[[ THE INPUT, beginning ]]
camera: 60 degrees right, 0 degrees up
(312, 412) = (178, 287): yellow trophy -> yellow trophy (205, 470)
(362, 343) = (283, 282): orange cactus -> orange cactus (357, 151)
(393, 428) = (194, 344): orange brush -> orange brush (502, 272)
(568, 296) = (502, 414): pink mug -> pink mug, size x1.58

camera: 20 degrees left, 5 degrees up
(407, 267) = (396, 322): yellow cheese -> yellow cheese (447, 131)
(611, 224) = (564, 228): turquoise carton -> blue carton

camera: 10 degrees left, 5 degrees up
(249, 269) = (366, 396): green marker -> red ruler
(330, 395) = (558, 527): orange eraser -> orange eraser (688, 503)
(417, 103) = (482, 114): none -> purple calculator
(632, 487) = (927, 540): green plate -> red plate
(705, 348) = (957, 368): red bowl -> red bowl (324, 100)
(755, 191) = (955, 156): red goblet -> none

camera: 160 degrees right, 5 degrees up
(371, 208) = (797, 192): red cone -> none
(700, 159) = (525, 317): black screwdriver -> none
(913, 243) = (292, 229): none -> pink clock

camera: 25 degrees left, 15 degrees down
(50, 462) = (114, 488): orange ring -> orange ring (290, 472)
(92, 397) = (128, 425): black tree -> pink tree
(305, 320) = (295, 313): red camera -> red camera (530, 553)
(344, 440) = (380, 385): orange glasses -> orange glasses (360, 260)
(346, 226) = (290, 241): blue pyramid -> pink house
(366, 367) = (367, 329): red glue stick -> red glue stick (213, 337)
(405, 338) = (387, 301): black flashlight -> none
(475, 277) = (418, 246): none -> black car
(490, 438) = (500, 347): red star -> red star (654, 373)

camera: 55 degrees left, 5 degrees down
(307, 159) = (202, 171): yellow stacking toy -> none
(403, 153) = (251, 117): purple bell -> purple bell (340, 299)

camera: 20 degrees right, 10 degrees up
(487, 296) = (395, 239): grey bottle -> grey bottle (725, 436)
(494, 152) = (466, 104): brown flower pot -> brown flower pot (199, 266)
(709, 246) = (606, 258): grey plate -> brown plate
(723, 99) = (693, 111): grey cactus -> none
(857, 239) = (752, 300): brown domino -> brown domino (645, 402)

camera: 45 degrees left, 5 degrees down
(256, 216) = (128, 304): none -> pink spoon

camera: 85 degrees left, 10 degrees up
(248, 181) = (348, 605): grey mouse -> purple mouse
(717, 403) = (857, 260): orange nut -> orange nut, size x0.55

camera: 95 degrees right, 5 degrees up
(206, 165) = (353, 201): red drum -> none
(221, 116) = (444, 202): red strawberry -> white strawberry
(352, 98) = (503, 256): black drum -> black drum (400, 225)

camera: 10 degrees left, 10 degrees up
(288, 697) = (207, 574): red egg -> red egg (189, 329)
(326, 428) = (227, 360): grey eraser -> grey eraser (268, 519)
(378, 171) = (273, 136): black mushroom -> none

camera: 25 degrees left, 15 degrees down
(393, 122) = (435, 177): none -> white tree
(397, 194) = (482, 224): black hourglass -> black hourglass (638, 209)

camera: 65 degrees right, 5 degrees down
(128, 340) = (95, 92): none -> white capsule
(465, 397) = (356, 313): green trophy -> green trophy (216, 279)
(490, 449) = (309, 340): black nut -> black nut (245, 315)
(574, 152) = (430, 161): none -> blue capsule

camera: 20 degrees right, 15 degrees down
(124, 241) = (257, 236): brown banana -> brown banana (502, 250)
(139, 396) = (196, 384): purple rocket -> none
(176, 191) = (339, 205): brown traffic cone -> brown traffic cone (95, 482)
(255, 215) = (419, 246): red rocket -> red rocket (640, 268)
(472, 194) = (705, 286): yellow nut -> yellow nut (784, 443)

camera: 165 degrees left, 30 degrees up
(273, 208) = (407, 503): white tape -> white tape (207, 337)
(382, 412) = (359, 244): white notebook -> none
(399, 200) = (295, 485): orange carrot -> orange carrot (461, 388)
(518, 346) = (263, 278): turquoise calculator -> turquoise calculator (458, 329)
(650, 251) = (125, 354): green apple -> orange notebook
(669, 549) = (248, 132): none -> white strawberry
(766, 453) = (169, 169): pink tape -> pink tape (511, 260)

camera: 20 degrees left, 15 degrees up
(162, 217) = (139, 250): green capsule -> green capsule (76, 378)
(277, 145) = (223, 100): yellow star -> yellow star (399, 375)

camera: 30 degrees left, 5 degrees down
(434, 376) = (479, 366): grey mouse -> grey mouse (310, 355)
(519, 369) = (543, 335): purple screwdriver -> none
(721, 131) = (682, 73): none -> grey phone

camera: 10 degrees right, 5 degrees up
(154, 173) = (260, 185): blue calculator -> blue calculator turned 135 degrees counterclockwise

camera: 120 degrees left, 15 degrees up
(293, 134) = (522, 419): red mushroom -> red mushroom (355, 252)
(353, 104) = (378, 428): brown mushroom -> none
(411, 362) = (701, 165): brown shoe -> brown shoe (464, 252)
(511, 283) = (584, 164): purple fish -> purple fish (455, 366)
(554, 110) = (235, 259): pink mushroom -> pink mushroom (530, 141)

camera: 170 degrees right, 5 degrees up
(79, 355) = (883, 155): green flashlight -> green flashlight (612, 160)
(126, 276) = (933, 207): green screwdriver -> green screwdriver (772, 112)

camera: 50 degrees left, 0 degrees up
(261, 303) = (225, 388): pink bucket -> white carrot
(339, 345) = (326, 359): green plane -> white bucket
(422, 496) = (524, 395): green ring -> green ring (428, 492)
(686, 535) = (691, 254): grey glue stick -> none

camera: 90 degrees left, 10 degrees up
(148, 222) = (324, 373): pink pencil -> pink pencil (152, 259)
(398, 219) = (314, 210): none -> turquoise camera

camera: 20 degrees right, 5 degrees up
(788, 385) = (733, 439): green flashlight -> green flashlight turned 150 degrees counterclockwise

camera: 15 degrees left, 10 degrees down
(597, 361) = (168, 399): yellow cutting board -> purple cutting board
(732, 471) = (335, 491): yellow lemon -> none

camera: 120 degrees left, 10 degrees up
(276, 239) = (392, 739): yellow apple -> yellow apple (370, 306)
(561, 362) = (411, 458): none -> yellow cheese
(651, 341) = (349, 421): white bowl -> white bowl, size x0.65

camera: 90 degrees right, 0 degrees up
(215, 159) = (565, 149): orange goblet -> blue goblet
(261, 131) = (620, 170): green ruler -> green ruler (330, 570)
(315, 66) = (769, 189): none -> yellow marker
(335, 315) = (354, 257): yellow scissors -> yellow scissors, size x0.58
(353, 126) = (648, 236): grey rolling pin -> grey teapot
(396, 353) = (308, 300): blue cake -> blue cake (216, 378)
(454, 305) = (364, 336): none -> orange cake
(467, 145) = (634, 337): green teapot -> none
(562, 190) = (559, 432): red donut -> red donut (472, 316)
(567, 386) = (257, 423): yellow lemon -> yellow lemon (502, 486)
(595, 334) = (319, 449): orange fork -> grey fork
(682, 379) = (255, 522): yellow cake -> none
[[ THE INPUT, end ]]
** DESCRIPTION OF THE TASK **
For every entry above, give it back exactly as written.

** RESPONSE TO THE EXERCISE **
camera: 60 degrees right, 0 degrees up
(312, 412) = (178, 287): yellow trophy -> yellow trophy (205, 470)
(362, 343) = (283, 282): orange cactus -> orange cactus (357, 151)
(393, 428) = (194, 344): orange brush -> orange brush (502, 272)
(568, 296) = (502, 414): pink mug -> pink mug, size x1.58

camera: 20 degrees left, 5 degrees up
(407, 267) = (396, 322): yellow cheese -> yellow cheese (447, 131)
(611, 224) = (564, 228): turquoise carton -> blue carton

camera: 10 degrees left, 5 degrees up
(249, 269) = (366, 396): green marker -> red ruler
(330, 395) = (558, 527): orange eraser -> orange eraser (688, 503)
(417, 103) = (482, 114): none -> purple calculator
(632, 487) = (927, 540): green plate -> red plate
(705, 348) = (957, 368): red bowl -> red bowl (324, 100)
(755, 191) = (955, 156): red goblet -> none

camera: 160 degrees right, 5 degrees up
(371, 208) = (797, 192): red cone -> none
(700, 159) = (525, 317): black screwdriver -> none
(913, 243) = (292, 229): none -> pink clock

camera: 25 degrees left, 15 degrees down
(50, 462) = (114, 488): orange ring -> orange ring (290, 472)
(92, 397) = (128, 425): black tree -> pink tree
(305, 320) = (295, 313): red camera -> red camera (530, 553)
(344, 440) = (380, 385): orange glasses -> orange glasses (360, 260)
(346, 226) = (290, 241): blue pyramid -> pink house
(366, 367) = (367, 329): red glue stick -> red glue stick (213, 337)
(405, 338) = (387, 301): black flashlight -> none
(475, 277) = (418, 246): none -> black car
(490, 438) = (500, 347): red star -> red star (654, 373)

camera: 55 degrees left, 5 degrees down
(307, 159) = (202, 171): yellow stacking toy -> none
(403, 153) = (251, 117): purple bell -> purple bell (340, 299)

camera: 20 degrees right, 10 degrees up
(487, 296) = (395, 239): grey bottle -> grey bottle (725, 436)
(494, 152) = (466, 104): brown flower pot -> brown flower pot (199, 266)
(709, 246) = (606, 258): grey plate -> brown plate
(723, 99) = (693, 111): grey cactus -> none
(857, 239) = (752, 300): brown domino -> brown domino (645, 402)

camera: 45 degrees left, 5 degrees down
(256, 216) = (128, 304): none -> pink spoon

camera: 85 degrees left, 10 degrees up
(248, 181) = (348, 605): grey mouse -> purple mouse
(717, 403) = (857, 260): orange nut -> orange nut, size x0.55

camera: 95 degrees right, 5 degrees up
(206, 165) = (353, 201): red drum -> none
(221, 116) = (444, 202): red strawberry -> white strawberry
(352, 98) = (503, 256): black drum -> black drum (400, 225)

camera: 10 degrees left, 10 degrees up
(288, 697) = (207, 574): red egg -> red egg (189, 329)
(326, 428) = (227, 360): grey eraser -> grey eraser (268, 519)
(378, 171) = (273, 136): black mushroom -> none

camera: 25 degrees left, 15 degrees down
(393, 122) = (435, 177): none -> white tree
(397, 194) = (482, 224): black hourglass -> black hourglass (638, 209)

camera: 65 degrees right, 5 degrees down
(128, 340) = (95, 92): none -> white capsule
(465, 397) = (356, 313): green trophy -> green trophy (216, 279)
(490, 449) = (309, 340): black nut -> black nut (245, 315)
(574, 152) = (430, 161): none -> blue capsule

camera: 20 degrees right, 15 degrees down
(124, 241) = (257, 236): brown banana -> brown banana (502, 250)
(139, 396) = (196, 384): purple rocket -> none
(176, 191) = (339, 205): brown traffic cone -> brown traffic cone (95, 482)
(255, 215) = (419, 246): red rocket -> red rocket (640, 268)
(472, 194) = (705, 286): yellow nut -> yellow nut (784, 443)

camera: 165 degrees left, 30 degrees up
(273, 208) = (407, 503): white tape -> white tape (207, 337)
(382, 412) = (359, 244): white notebook -> none
(399, 200) = (295, 485): orange carrot -> orange carrot (461, 388)
(518, 346) = (263, 278): turquoise calculator -> turquoise calculator (458, 329)
(650, 251) = (125, 354): green apple -> orange notebook
(669, 549) = (248, 132): none -> white strawberry
(766, 453) = (169, 169): pink tape -> pink tape (511, 260)

camera: 20 degrees left, 15 degrees up
(162, 217) = (139, 250): green capsule -> green capsule (76, 378)
(277, 145) = (223, 100): yellow star -> yellow star (399, 375)

camera: 30 degrees left, 5 degrees down
(434, 376) = (479, 366): grey mouse -> grey mouse (310, 355)
(519, 369) = (543, 335): purple screwdriver -> none
(721, 131) = (682, 73): none -> grey phone

camera: 10 degrees right, 5 degrees up
(154, 173) = (260, 185): blue calculator -> blue calculator turned 135 degrees counterclockwise

camera: 120 degrees left, 15 degrees up
(293, 134) = (522, 419): red mushroom -> red mushroom (355, 252)
(353, 104) = (378, 428): brown mushroom -> none
(411, 362) = (701, 165): brown shoe -> brown shoe (464, 252)
(511, 283) = (584, 164): purple fish -> purple fish (455, 366)
(554, 110) = (235, 259): pink mushroom -> pink mushroom (530, 141)

camera: 170 degrees right, 5 degrees up
(79, 355) = (883, 155): green flashlight -> green flashlight (612, 160)
(126, 276) = (933, 207): green screwdriver -> green screwdriver (772, 112)

camera: 50 degrees left, 0 degrees up
(261, 303) = (225, 388): pink bucket -> white carrot
(339, 345) = (326, 359): green plane -> white bucket
(422, 496) = (524, 395): green ring -> green ring (428, 492)
(686, 535) = (691, 254): grey glue stick -> none

camera: 90 degrees left, 10 degrees up
(148, 222) = (324, 373): pink pencil -> pink pencil (152, 259)
(398, 219) = (314, 210): none -> turquoise camera

camera: 20 degrees right, 5 degrees up
(788, 385) = (733, 439): green flashlight -> green flashlight turned 150 degrees counterclockwise

camera: 15 degrees left, 10 degrees down
(597, 361) = (168, 399): yellow cutting board -> purple cutting board
(732, 471) = (335, 491): yellow lemon -> none

camera: 120 degrees left, 10 degrees up
(276, 239) = (392, 739): yellow apple -> yellow apple (370, 306)
(561, 362) = (411, 458): none -> yellow cheese
(651, 341) = (349, 421): white bowl -> white bowl, size x0.65

camera: 90 degrees right, 0 degrees up
(215, 159) = (565, 149): orange goblet -> blue goblet
(261, 131) = (620, 170): green ruler -> green ruler (330, 570)
(315, 66) = (769, 189): none -> yellow marker
(335, 315) = (354, 257): yellow scissors -> yellow scissors, size x0.58
(353, 126) = (648, 236): grey rolling pin -> grey teapot
(396, 353) = (308, 300): blue cake -> blue cake (216, 378)
(454, 305) = (364, 336): none -> orange cake
(467, 145) = (634, 337): green teapot -> none
(562, 190) = (559, 432): red donut -> red donut (472, 316)
(567, 386) = (257, 423): yellow lemon -> yellow lemon (502, 486)
(595, 334) = (319, 449): orange fork -> grey fork
(682, 379) = (255, 522): yellow cake -> none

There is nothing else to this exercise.